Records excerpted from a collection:
##########

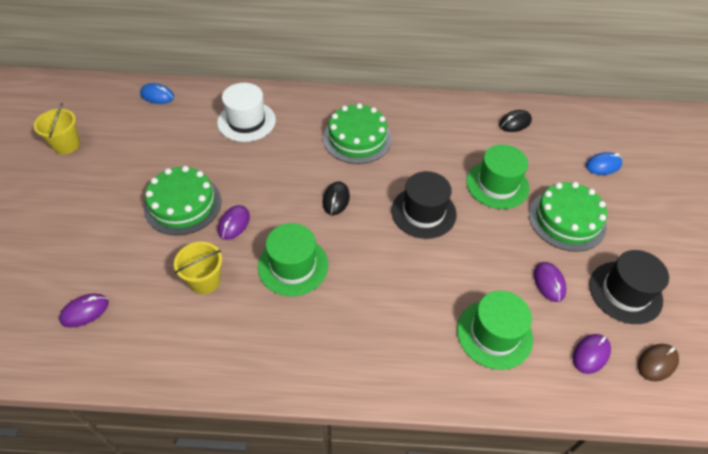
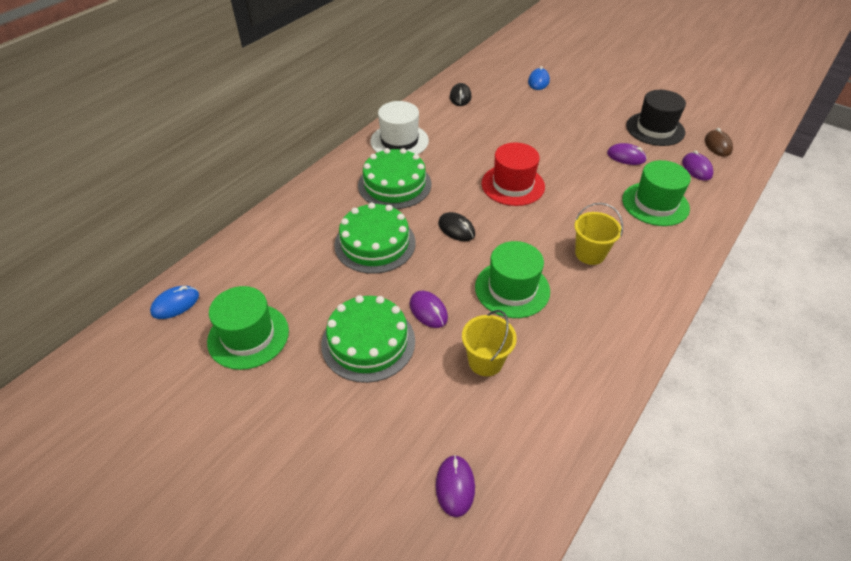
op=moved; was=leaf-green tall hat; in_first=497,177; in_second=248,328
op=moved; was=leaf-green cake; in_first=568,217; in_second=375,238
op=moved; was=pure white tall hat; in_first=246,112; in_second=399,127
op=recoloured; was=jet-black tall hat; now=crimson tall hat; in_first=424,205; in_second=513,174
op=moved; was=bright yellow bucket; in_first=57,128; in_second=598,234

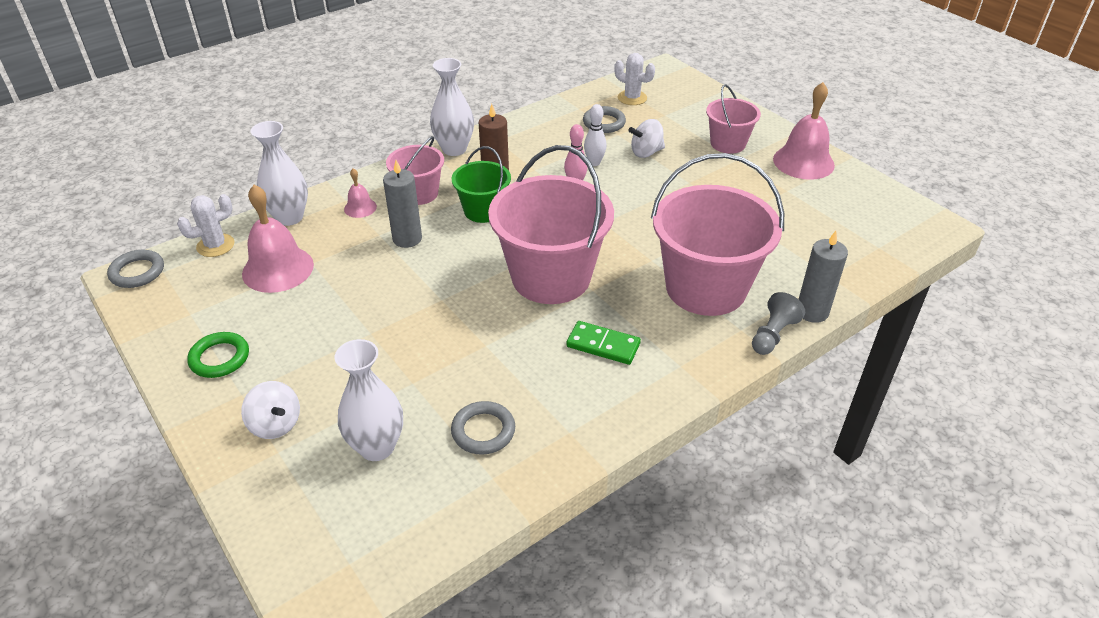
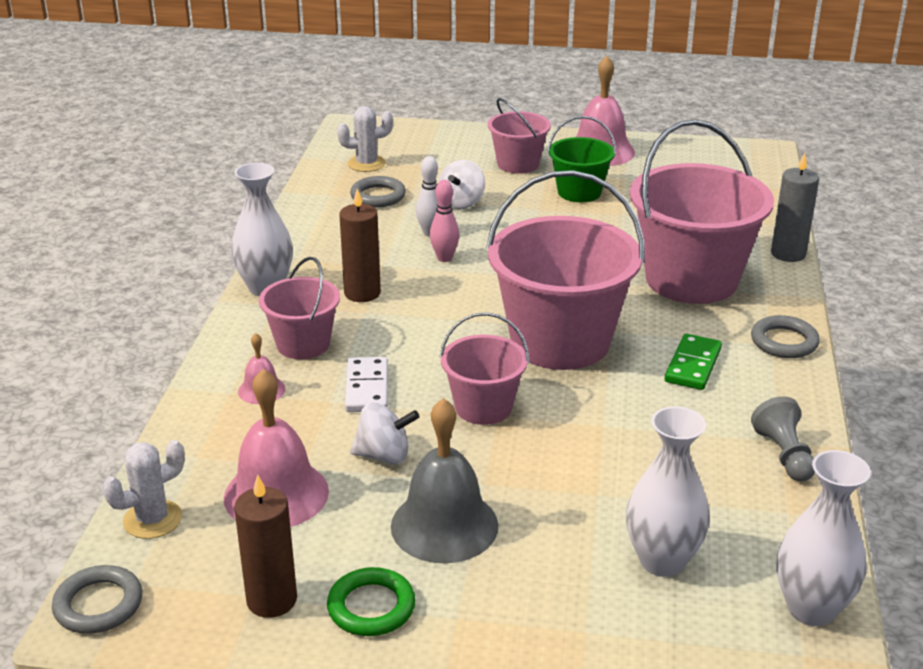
op=turned; was=pure white saguaro cactus; in_first=205,225; in_second=143,489; clockwise=45
op=added; now=brown wax candle; in_second=265,546
op=replaced; was=grey wax candle; now=pure white domino tile; in_first=402,204; in_second=366,384
op=moved; was=pure white toy top; in_first=270,410; in_second=385,433
op=added; now=grey hand bell; in_second=445,480
op=added; now=pink bucket; in_second=484,368
op=moved; was=leaf-green bucket; in_first=481,184; in_second=582,159
op=turned; was=leaf-green domino tile; in_first=603,343; in_second=693,362; clockwise=-45
op=moved; was=grey ring; in_first=483,428; in_second=785,336
op=moved; was=grey chess pawn; in_first=778,323; in_second=783,439
op=moved; was=pure white tall vase; in_first=279,173; in_second=823,538

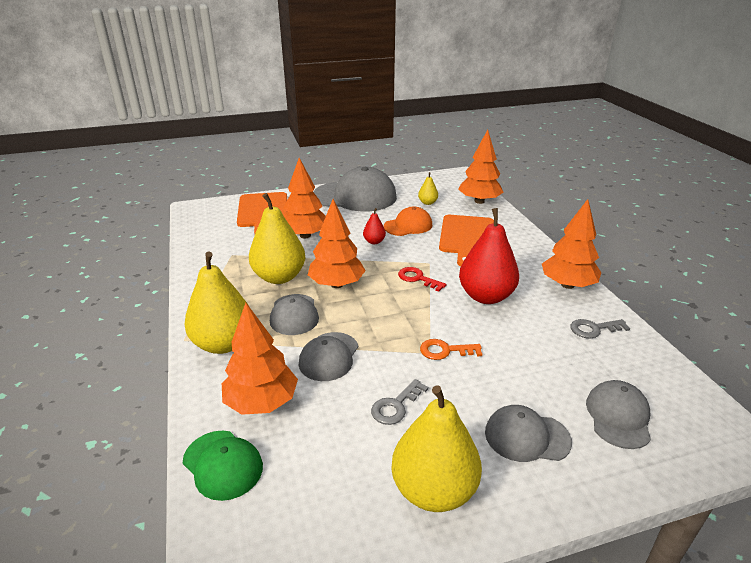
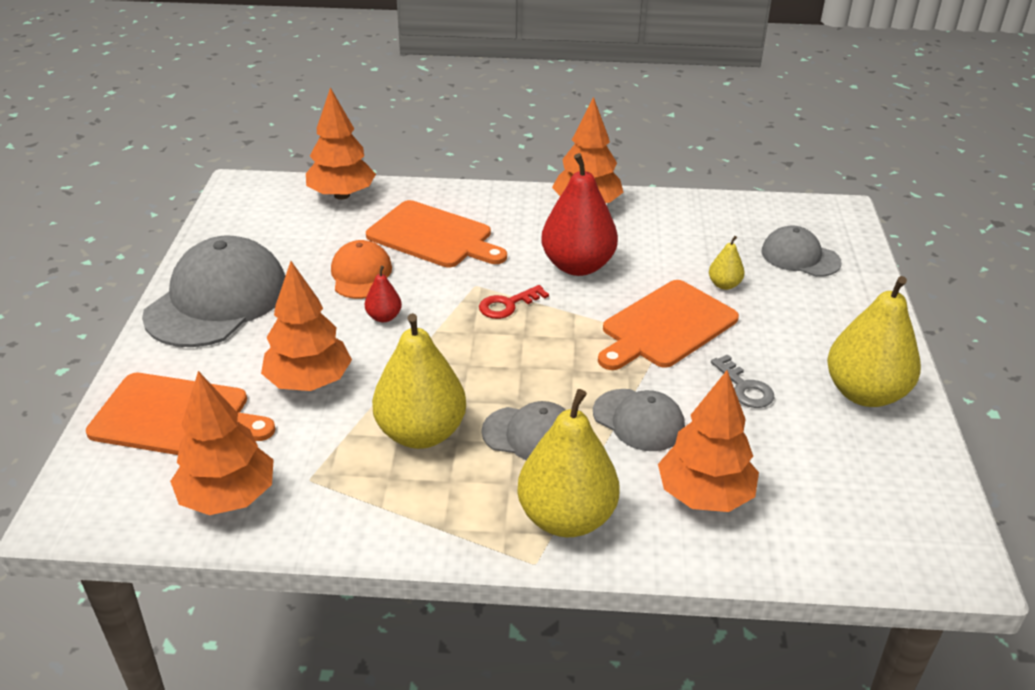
op=moved; was=orange tree; in_first=337,243; in_second=222,443
op=replaced; was=orange door key; now=orange chopping board; in_first=451,349; in_second=668,325
op=moved; was=bright yellow toy pear; in_first=428,188; in_second=727,263
op=removed; was=leaf-green peaked cap; in_first=223,465
op=removed; was=grey peaked cap; in_first=528,433
op=removed; was=grey door key; in_first=600,329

##########

Task description →
Exactly reproduce the lines above, starting at the one that contains "op=moved; was=leaf-green bucket;" and ending at the one that contains "op=moved; was=orange tree;", both inclusive; leave the pictures out and add no other lines.

Task answer →
op=moved; was=leaf-green bucket; in_first=481,184; in_second=582,159
op=turned; was=leaf-green domino tile; in_first=603,343; in_second=693,362; clockwise=-45
op=moved; was=grey ring; in_first=483,428; in_second=785,336
op=moved; was=grey chess pawn; in_first=778,323; in_second=783,439
op=moved; was=pure white tall vase; in_first=279,173; in_second=823,538

op=moved; was=orange tree; in_first=337,243; in_second=222,443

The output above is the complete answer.